[Scene change data]
>>>>>

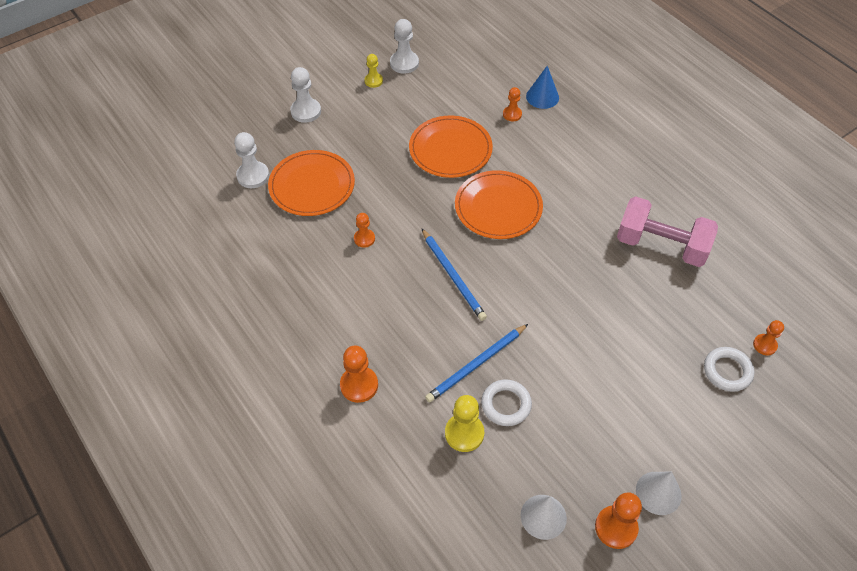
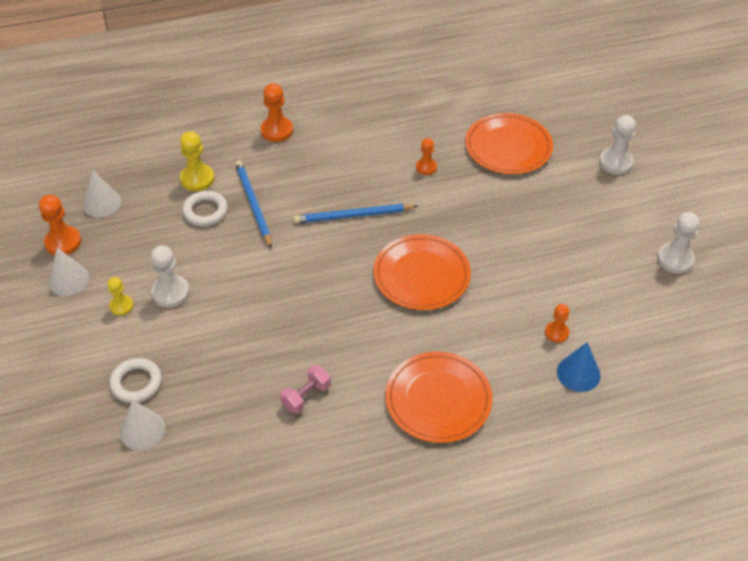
camera: 110 degrees right, 5 degrees down
(253, 176) = (536, 111): white pawn -> white pawn (171, 292)
(373, 81) = (650, 225): yellow pawn -> yellow pawn (121, 306)
(450, 149) = (519, 261): orange plate -> orange plate (438, 399)
(661, 245) = (306, 396): pink dumbbell -> pink dumbbell, size x0.48
(764, 345) = (142, 430): orange pawn -> white cone

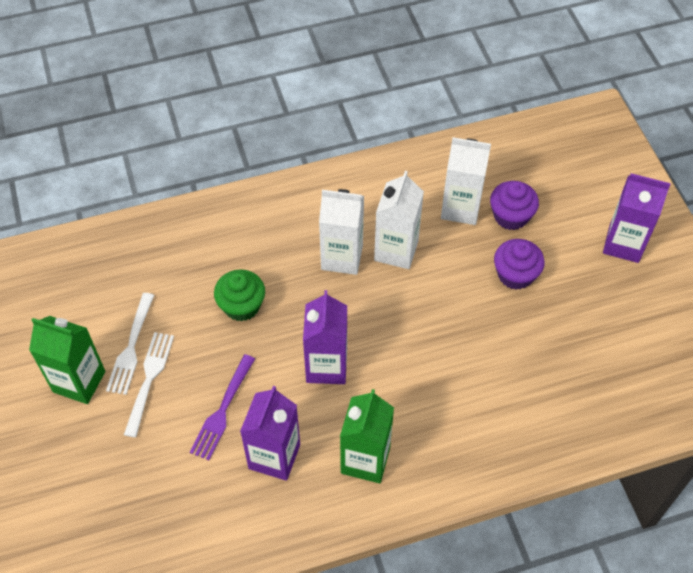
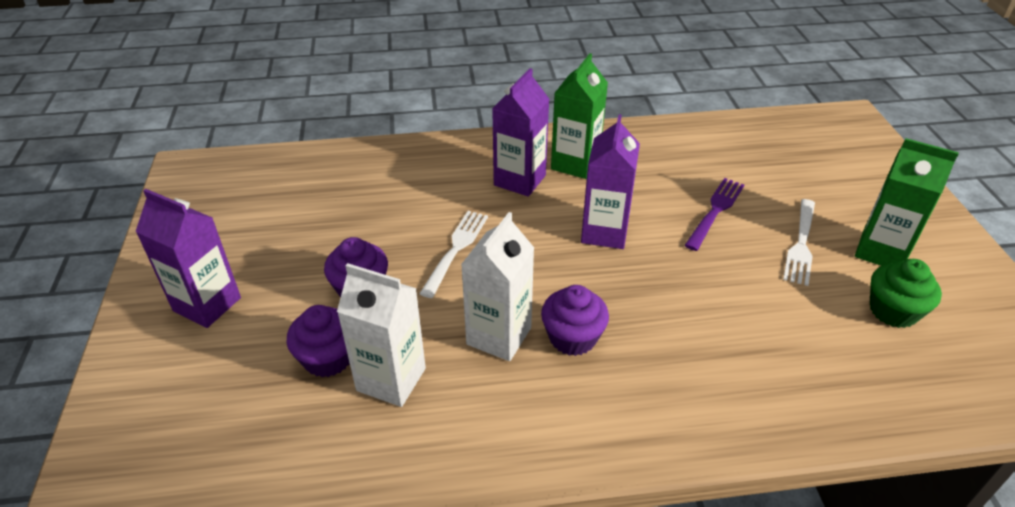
camera: 170 degrees left, 15 degrees down
(131, 346) = (832, 276): white fork -> white fork (455, 250)
(241, 306) = (704, 299): green cupcake -> green cupcake (893, 311)
(274, 456) = (661, 175): purple carton -> purple carton (519, 180)
(342, 257) = (572, 337): white carton -> purple cupcake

<<<<<

*Action item:* Print each line above exactly as it appears, excluding all images.

*Response to this task:*
camera: 110 degrees right, 5 degrees down
(253, 176) = (536, 111): white pawn -> white pawn (171, 292)
(373, 81) = (650, 225): yellow pawn -> yellow pawn (121, 306)
(450, 149) = (519, 261): orange plate -> orange plate (438, 399)
(661, 245) = (306, 396): pink dumbbell -> pink dumbbell, size x0.48
(764, 345) = (142, 430): orange pawn -> white cone

camera: 170 degrees left, 15 degrees down
(131, 346) = (832, 276): white fork -> white fork (455, 250)
(241, 306) = (704, 299): green cupcake -> green cupcake (893, 311)
(274, 456) = (661, 175): purple carton -> purple carton (519, 180)
(342, 257) = (572, 337): white carton -> purple cupcake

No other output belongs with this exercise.